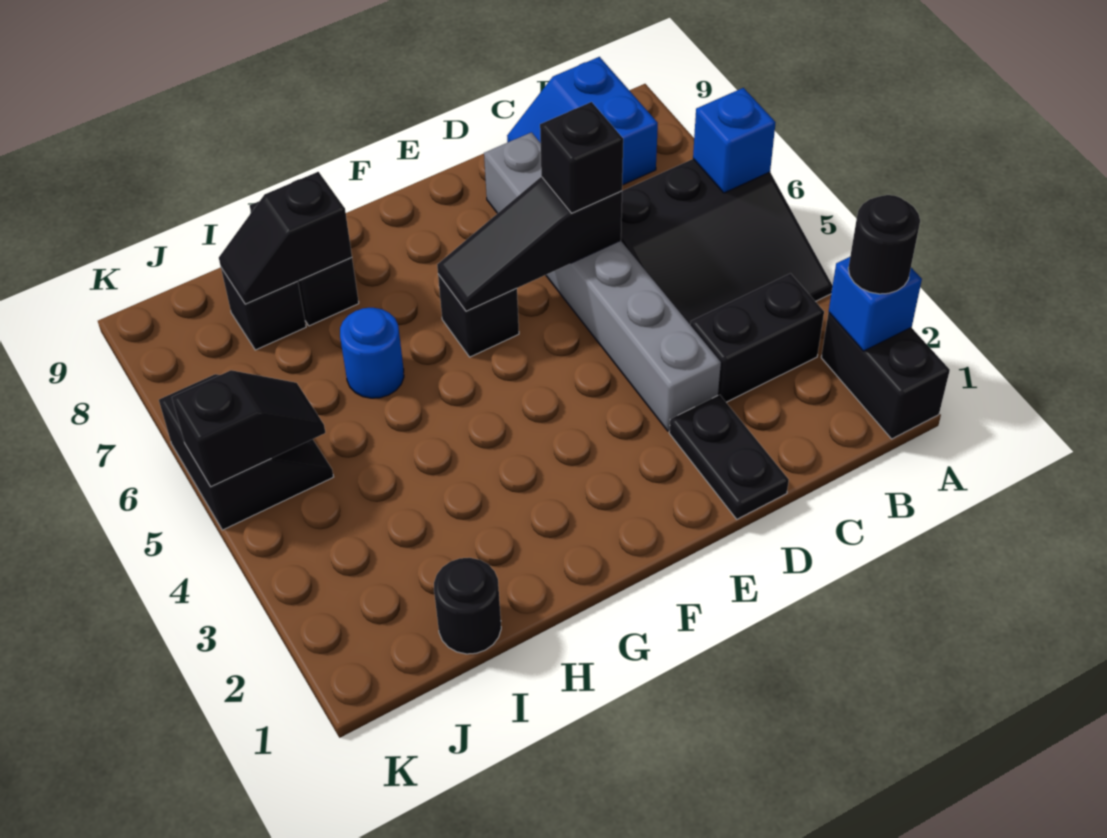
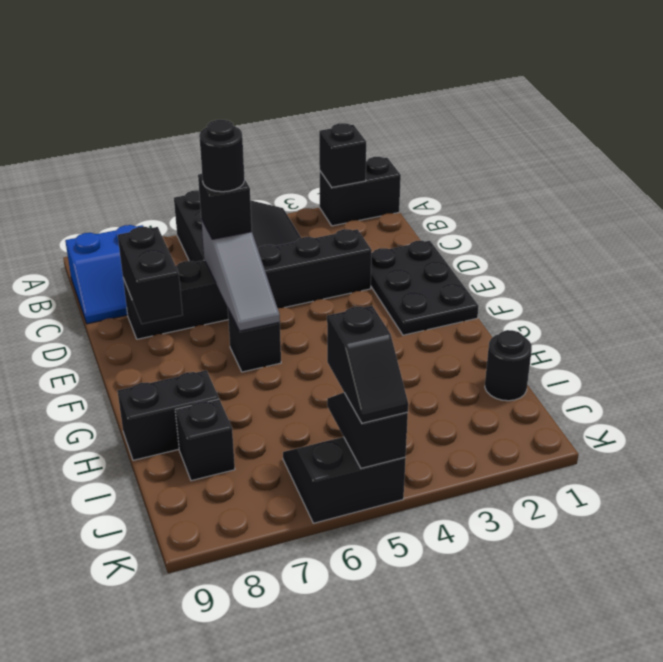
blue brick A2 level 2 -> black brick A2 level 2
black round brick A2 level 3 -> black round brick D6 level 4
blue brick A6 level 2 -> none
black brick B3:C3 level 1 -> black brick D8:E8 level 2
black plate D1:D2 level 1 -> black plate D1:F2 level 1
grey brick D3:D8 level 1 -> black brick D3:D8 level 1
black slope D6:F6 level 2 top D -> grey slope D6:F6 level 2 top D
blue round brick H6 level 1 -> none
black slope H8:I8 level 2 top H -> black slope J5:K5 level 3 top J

...

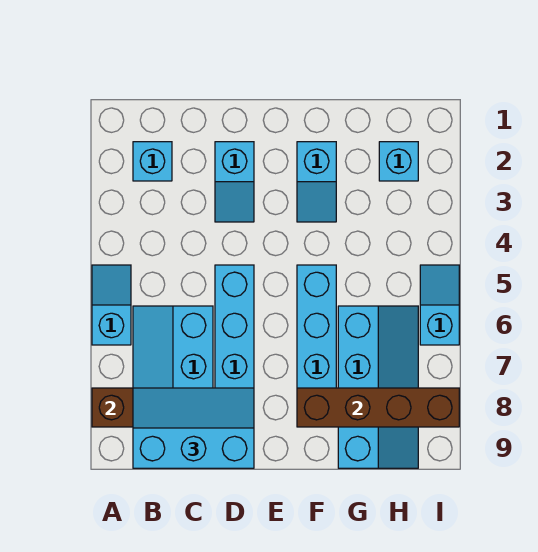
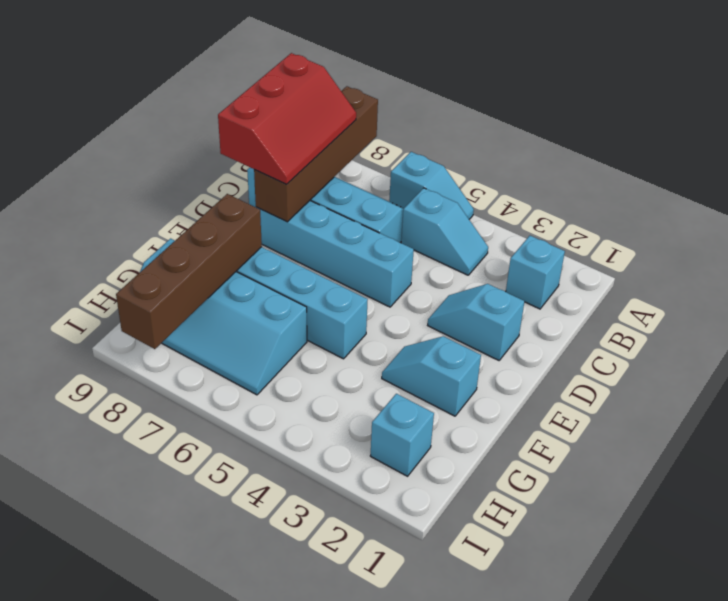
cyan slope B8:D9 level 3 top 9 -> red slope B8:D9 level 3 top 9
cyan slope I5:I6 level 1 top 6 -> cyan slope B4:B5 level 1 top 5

...

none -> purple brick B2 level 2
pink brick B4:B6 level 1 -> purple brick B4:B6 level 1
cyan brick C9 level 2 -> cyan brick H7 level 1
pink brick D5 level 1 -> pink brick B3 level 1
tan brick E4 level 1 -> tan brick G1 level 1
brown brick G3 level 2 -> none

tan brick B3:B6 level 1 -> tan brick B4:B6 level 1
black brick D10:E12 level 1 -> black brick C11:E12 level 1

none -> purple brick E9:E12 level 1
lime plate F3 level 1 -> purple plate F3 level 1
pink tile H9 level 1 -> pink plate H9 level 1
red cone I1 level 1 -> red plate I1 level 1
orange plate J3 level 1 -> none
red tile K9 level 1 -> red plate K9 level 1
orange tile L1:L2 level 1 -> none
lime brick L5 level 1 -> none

Task statement:
Set down, from the entries above, exactly the lines from the one with "black plate D1:D2" up to and including the one with "black slope H8:I8", and no other lines.

Result for this task:
black plate D1:D2 level 1 -> black plate D1:F2 level 1
grey brick D3:D8 level 1 -> black brick D3:D8 level 1
black slope D6:F6 level 2 top D -> grey slope D6:F6 level 2 top D
blue round brick H6 level 1 -> none
black slope H8:I8 level 2 top H -> black slope J5:K5 level 3 top J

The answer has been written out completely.